Reproduce exactly the lines from the start of the records through the line containing "(410, 150) = (205, 302): purple", both included. Leave the pictures out.
(DATA FOR REVIEW begins)
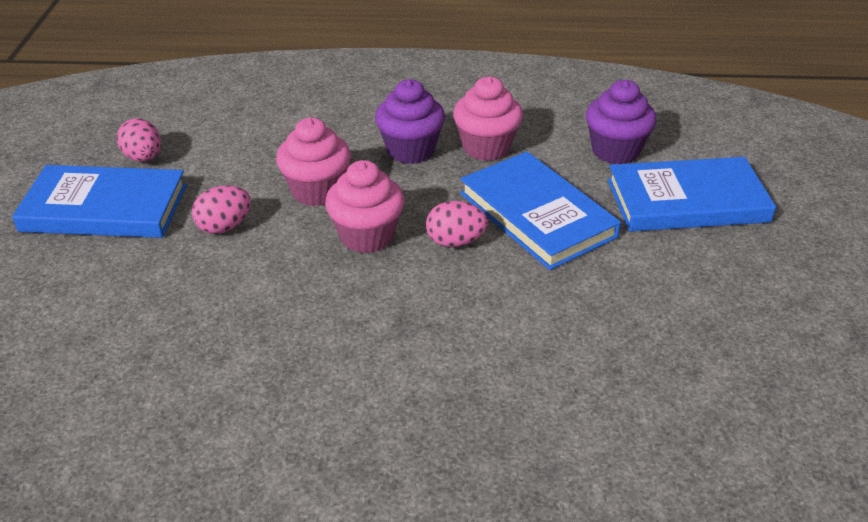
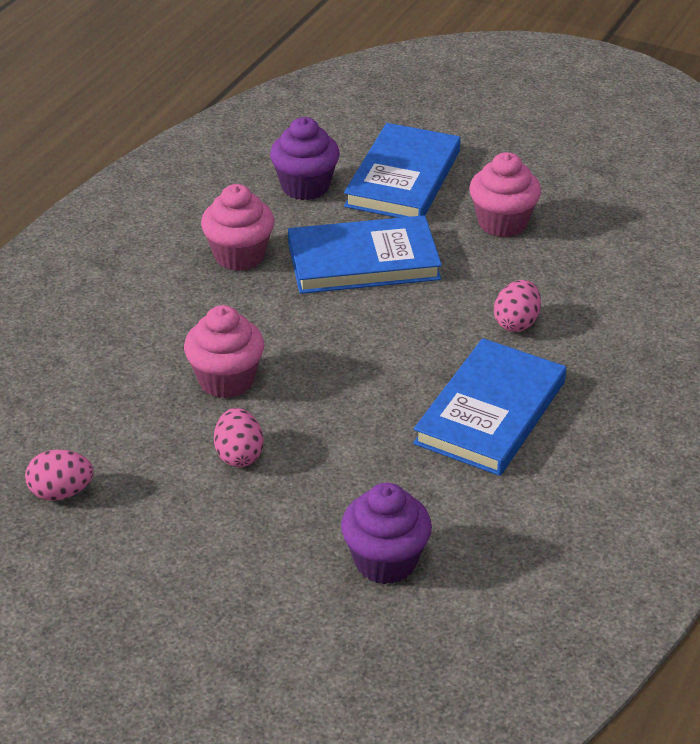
camera: 65 degrees left, 0 degrees up
(104, 208) = (138, 537): blue book -> blue book (490, 412)
(367, 236) = (322, 367): pink cupcake -> pink cupcake (502, 223)
(410, 150) = (205, 302): purple cupcake -> purple cupcake (385, 561)
(455, 242) = (367, 318): pink egg -> pink egg (516, 323)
(DATA FOR REVIEW ends)
> [ANSWER SPACE]
camera: 65 degrees left, 0 degrees up
(104, 208) = (138, 537): blue book -> blue book (490, 412)
(367, 236) = (322, 367): pink cupcake -> pink cupcake (502, 223)
(410, 150) = (205, 302): purple cupcake -> purple cupcake (385, 561)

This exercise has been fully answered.